■ Records to use ■
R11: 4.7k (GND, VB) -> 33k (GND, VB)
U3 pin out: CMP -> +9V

* * *

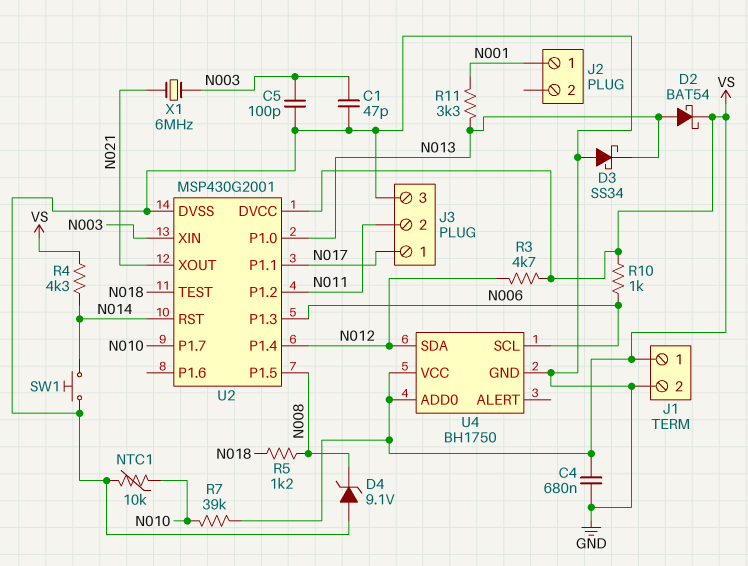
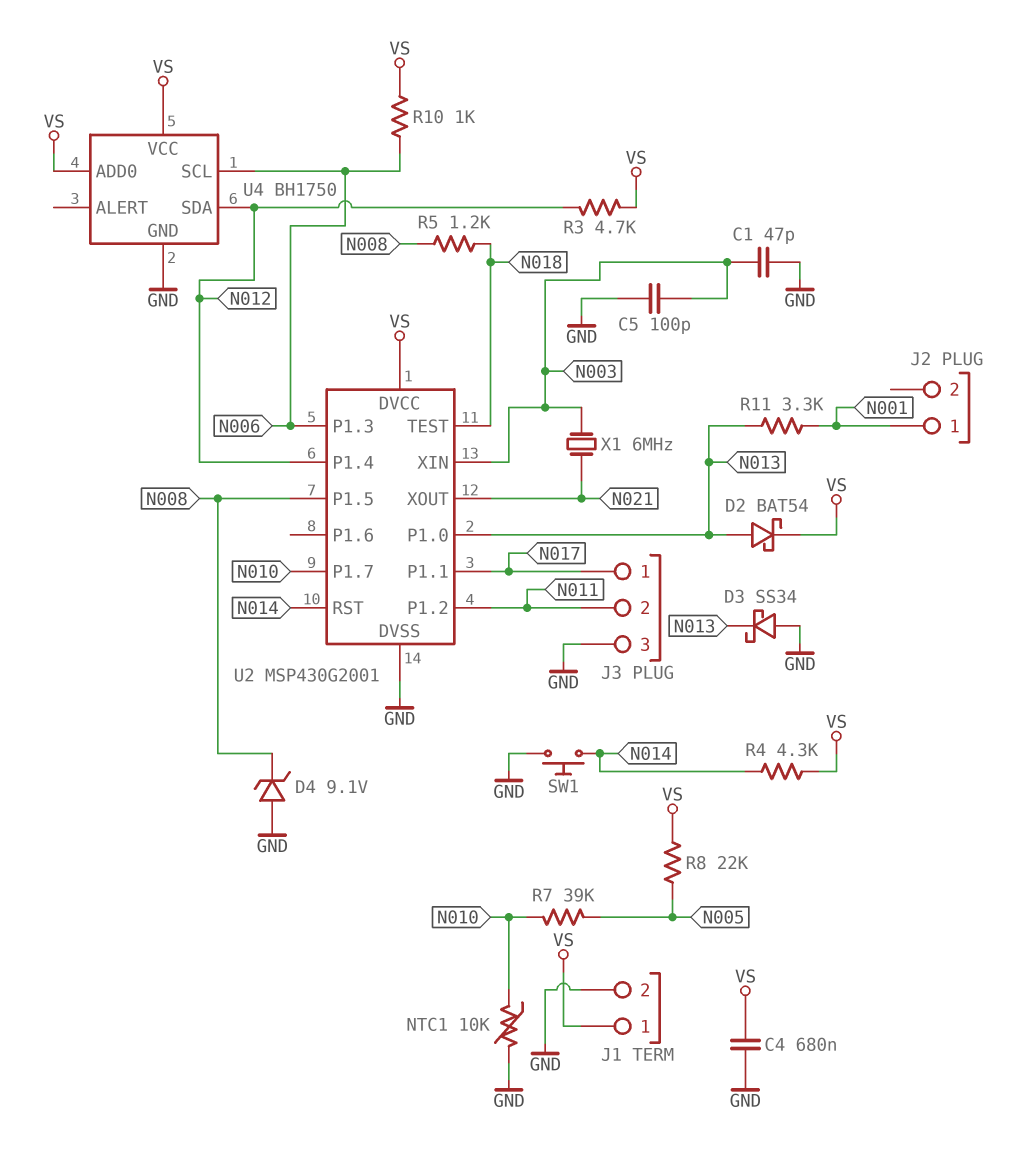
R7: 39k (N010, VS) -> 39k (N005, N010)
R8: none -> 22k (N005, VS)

--

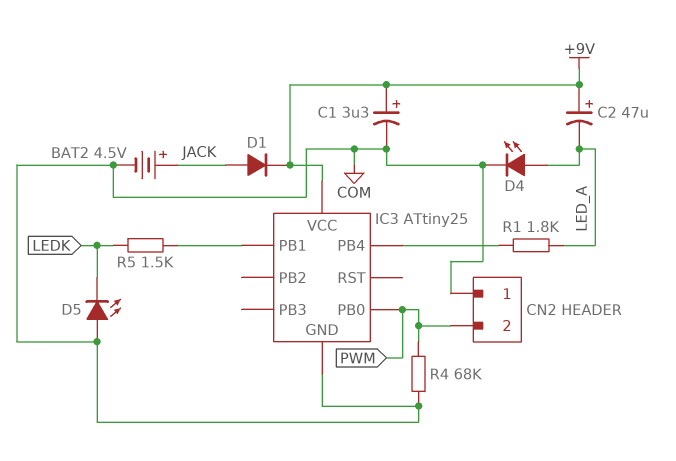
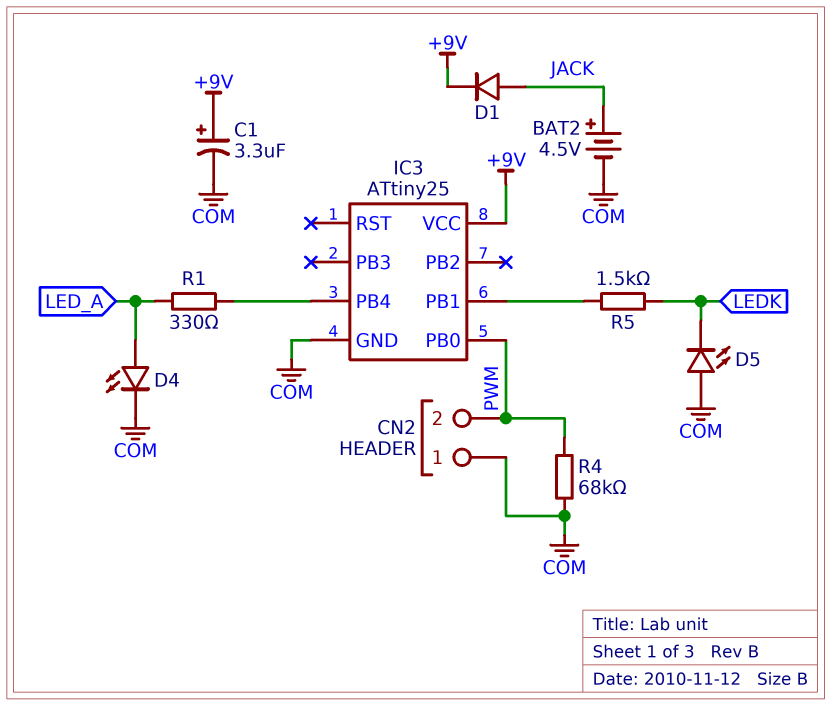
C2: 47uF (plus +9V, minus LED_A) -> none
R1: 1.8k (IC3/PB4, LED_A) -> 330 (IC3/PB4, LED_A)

■ Task instructions ■
Output the lines of the records above exactly as they appear, from the line containing "C2: 47uF (plus +9V, minus LED_A) -> none" through the line containing "R1: 1.8k (IC3/PB4, LED_A)".

■ Answer space ■
C2: 47uF (plus +9V, minus LED_A) -> none
R1: 1.8k (IC3/PB4, LED_A) -> 330 (IC3/PB4, LED_A)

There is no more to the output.